Recorded data =

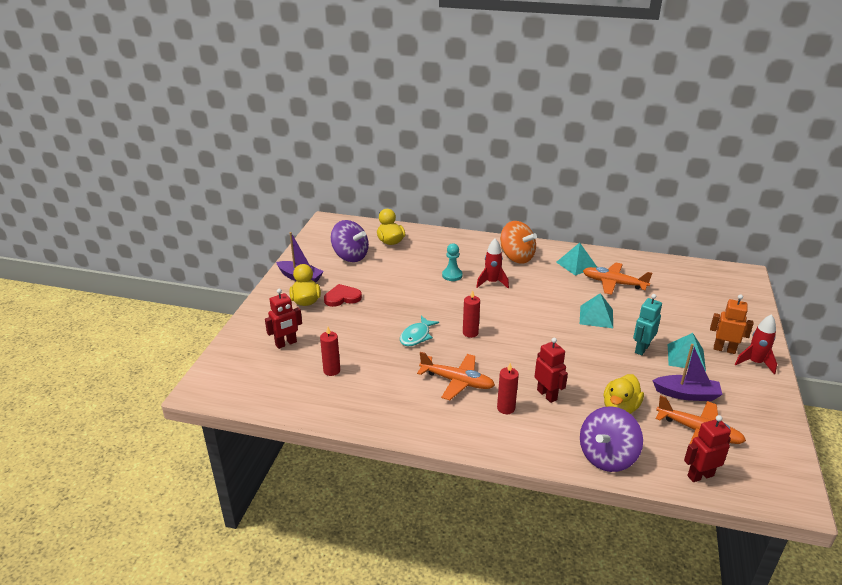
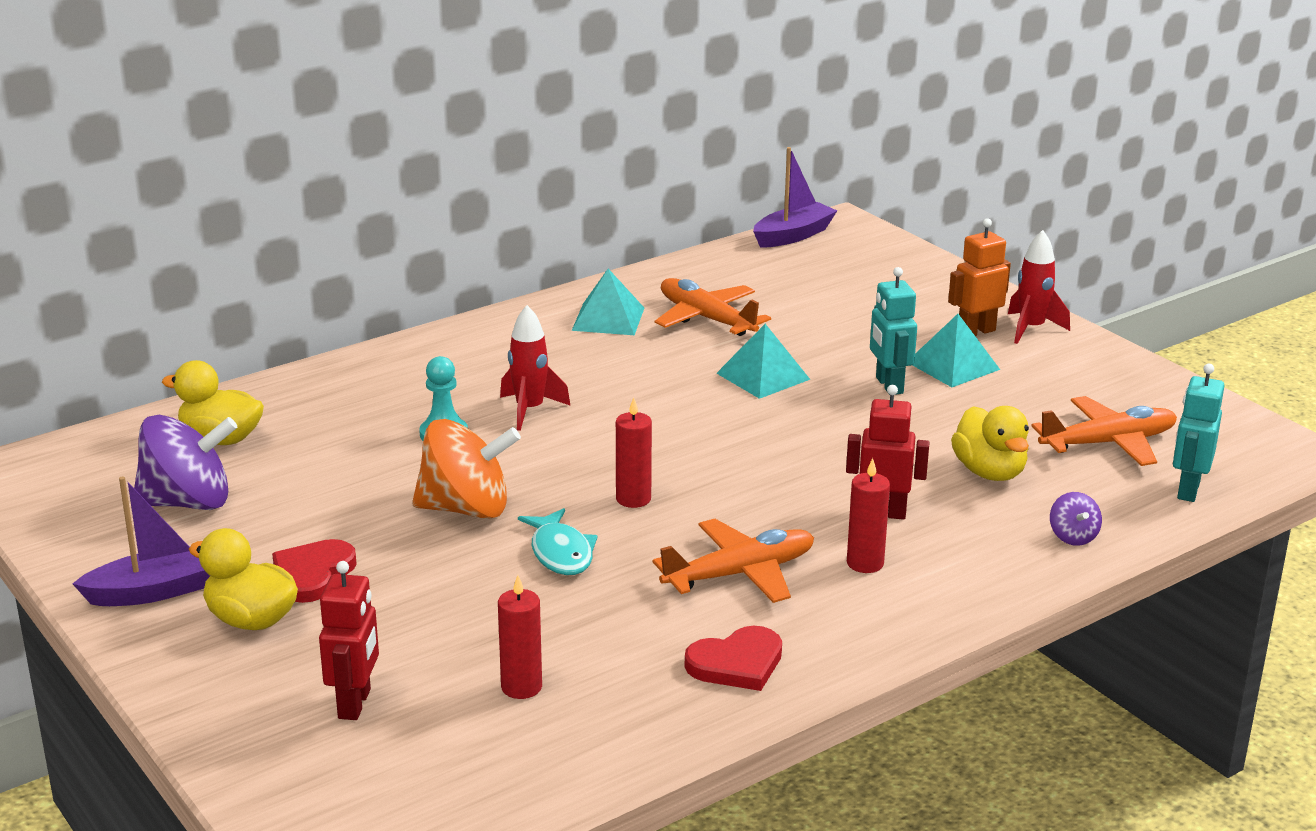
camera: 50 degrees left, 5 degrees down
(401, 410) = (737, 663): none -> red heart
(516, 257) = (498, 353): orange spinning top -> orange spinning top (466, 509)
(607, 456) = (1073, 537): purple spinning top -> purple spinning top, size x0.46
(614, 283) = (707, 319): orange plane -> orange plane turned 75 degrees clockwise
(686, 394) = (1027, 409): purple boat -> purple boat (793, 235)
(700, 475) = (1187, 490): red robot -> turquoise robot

Exercise requirements = Set down each entry above exactly as it appears. Omit the pictures.

Completed exercise =
camera: 50 degrees left, 5 degrees down
(401, 410) = (737, 663): none -> red heart
(516, 257) = (498, 353): orange spinning top -> orange spinning top (466, 509)
(607, 456) = (1073, 537): purple spinning top -> purple spinning top, size x0.46
(614, 283) = (707, 319): orange plane -> orange plane turned 75 degrees clockwise
(686, 394) = (1027, 409): purple boat -> purple boat (793, 235)
(700, 475) = (1187, 490): red robot -> turquoise robot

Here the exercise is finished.